Records for this exercise ->

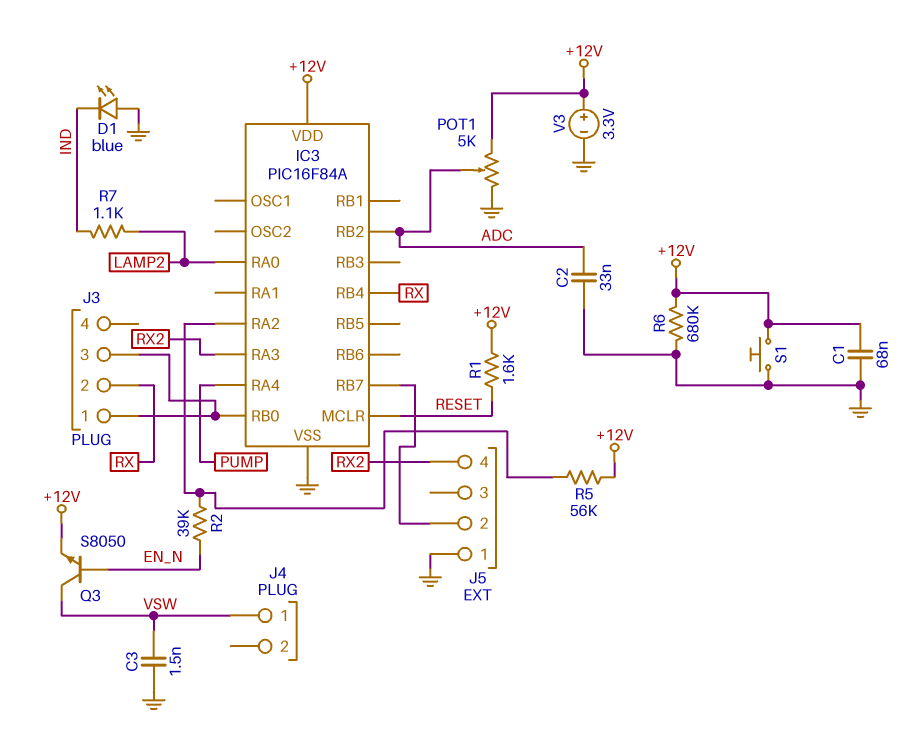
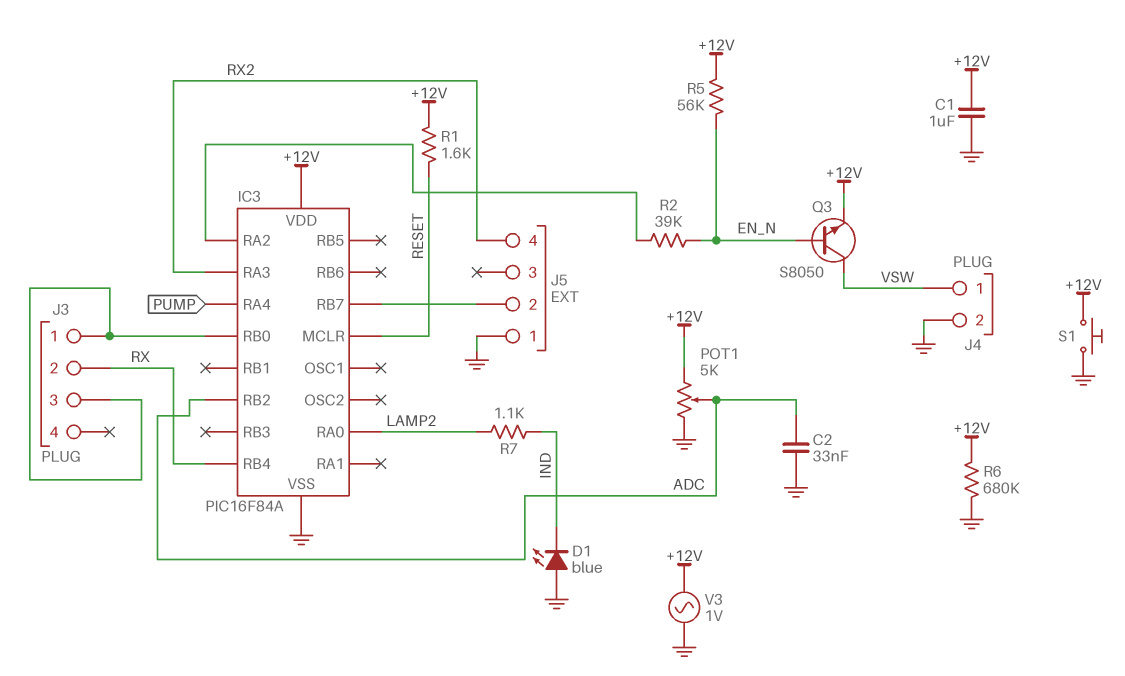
C1: 68nF (+12V, GND) -> 1uF (+12V, GND)
C3: 1.5nF (GND, VSW) -> none
J4 pin 2: none -> GND
R5: 56k (+12V, IC3/RA2) -> 56k (+12V, EN_N)
V3: 3.3V (plus +12V, minus GND) -> AC 1V (+12V, GND)

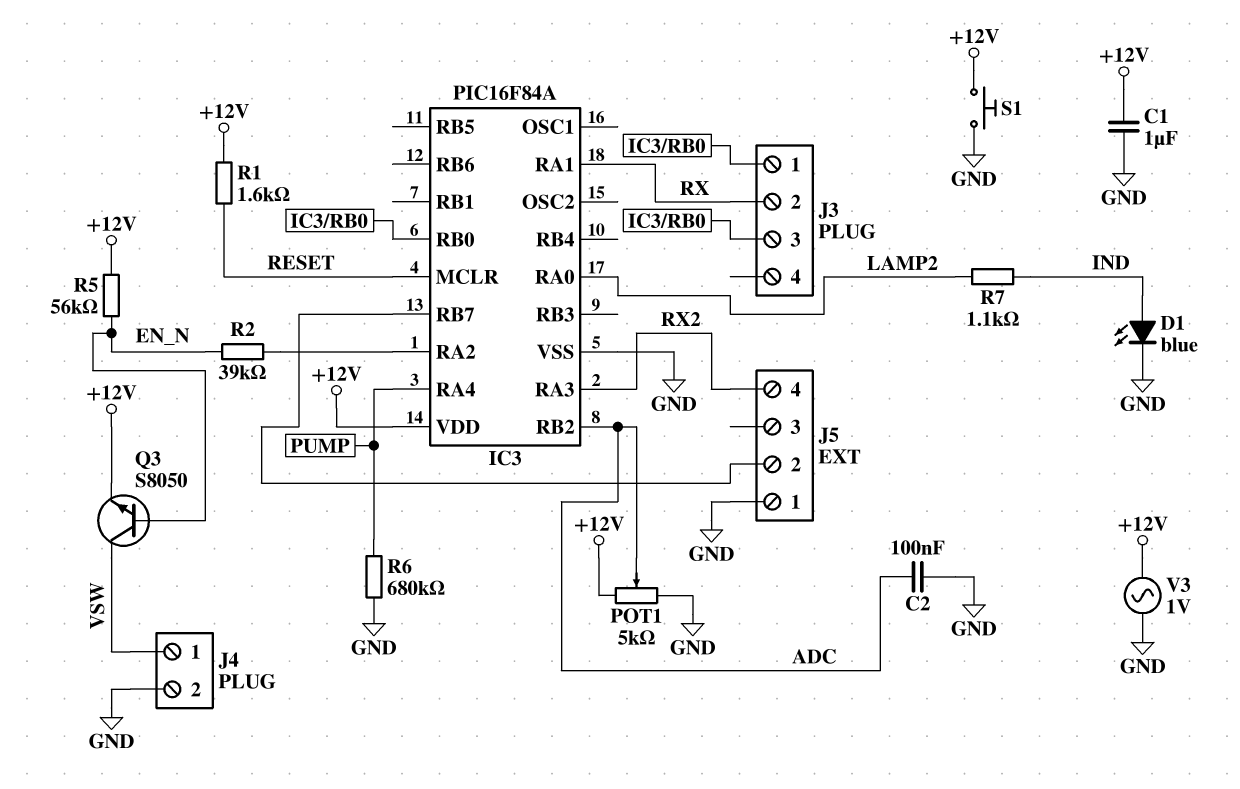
C2: 33nF (ADC, GND) -> 100nF (ADC, GND)
D1: LED blue (A GND, K IND) -> LED blue (A IND, K GND)
IC3 pin RA1: none -> RX
IC3 pin RB4: RX -> none
R6: 680k (+12V, GND) -> 680k (GND, PUMP)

The problem ->
With the line containing "IC3 pin RA1: none -> RX" as the first and the last line of the data as the final one, copy every line between them exactly, those two included.

Problem solution ->
IC3 pin RA1: none -> RX
IC3 pin RB4: RX -> none
R6: 680k (+12V, GND) -> 680k (GND, PUMP)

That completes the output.